* Description of the task *
Where "grey" occurs in a line of the entries below, copy that line.

* Working data *
※ ※ ※

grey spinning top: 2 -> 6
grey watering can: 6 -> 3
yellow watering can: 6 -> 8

※ ※ ※

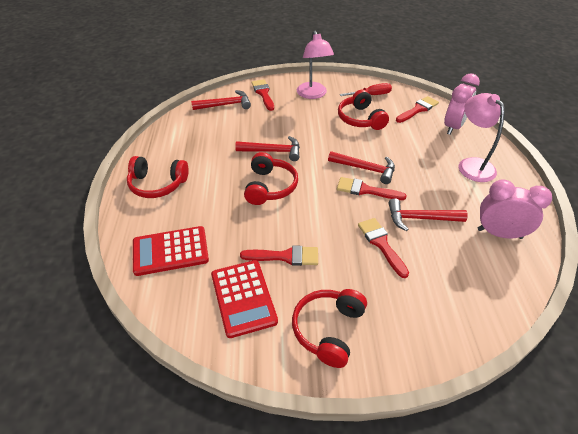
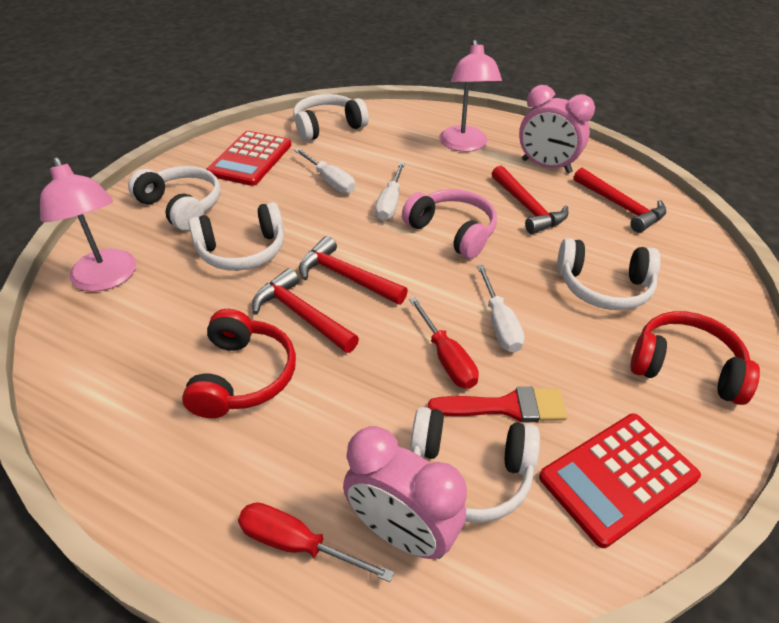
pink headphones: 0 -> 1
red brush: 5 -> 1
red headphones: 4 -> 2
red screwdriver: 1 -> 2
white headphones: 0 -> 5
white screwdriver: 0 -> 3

※ ※ ※

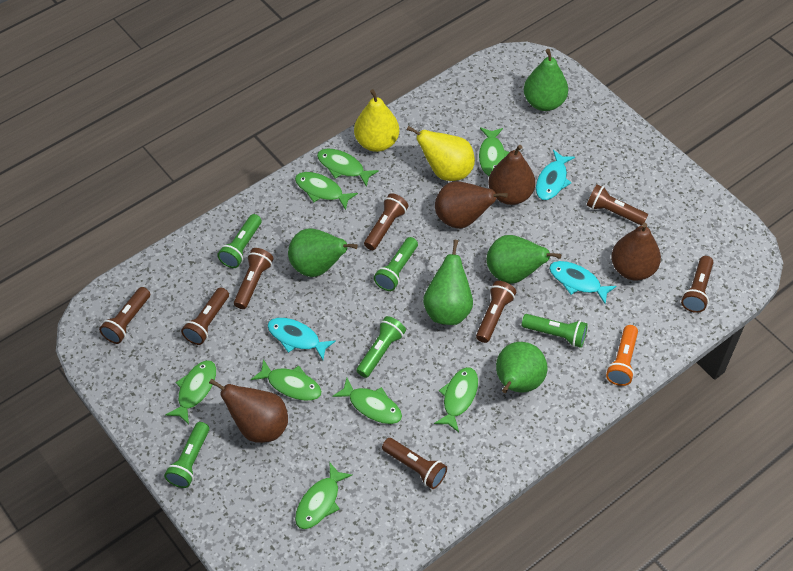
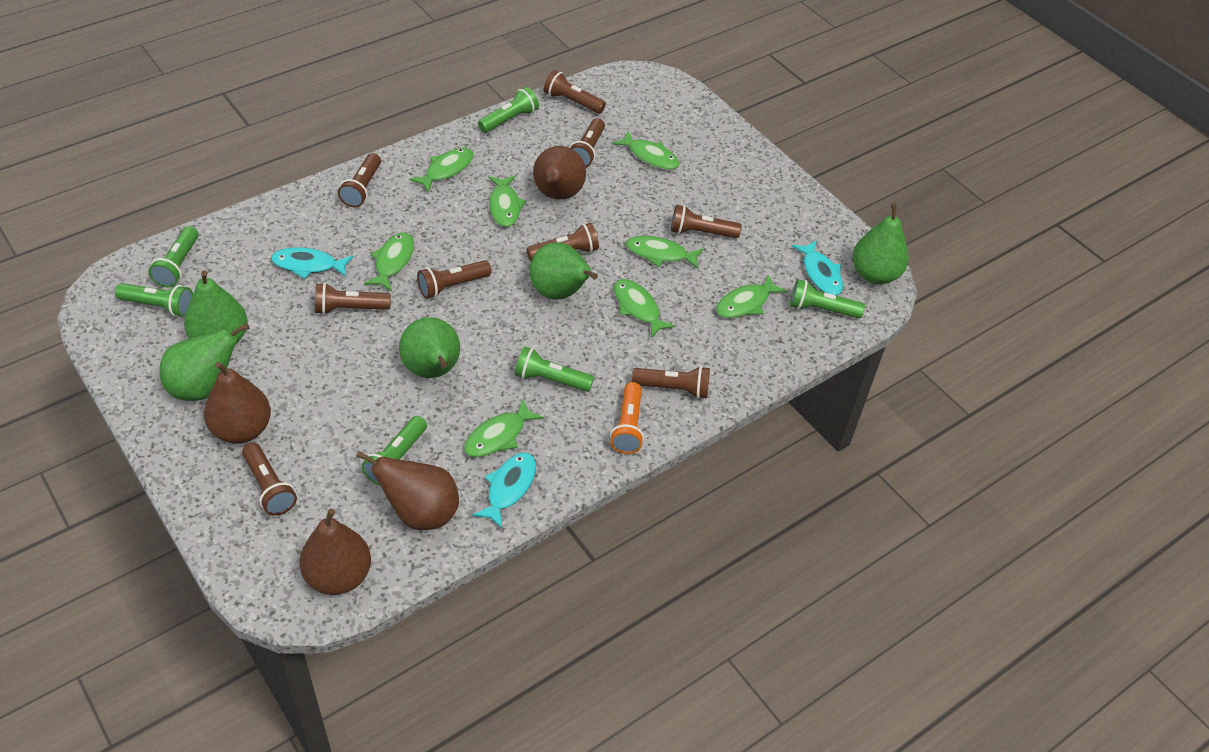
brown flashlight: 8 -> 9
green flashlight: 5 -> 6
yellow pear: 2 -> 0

※ ※ ※

* Output of the task *
grey spinning top: 2 -> 6
grey watering can: 6 -> 3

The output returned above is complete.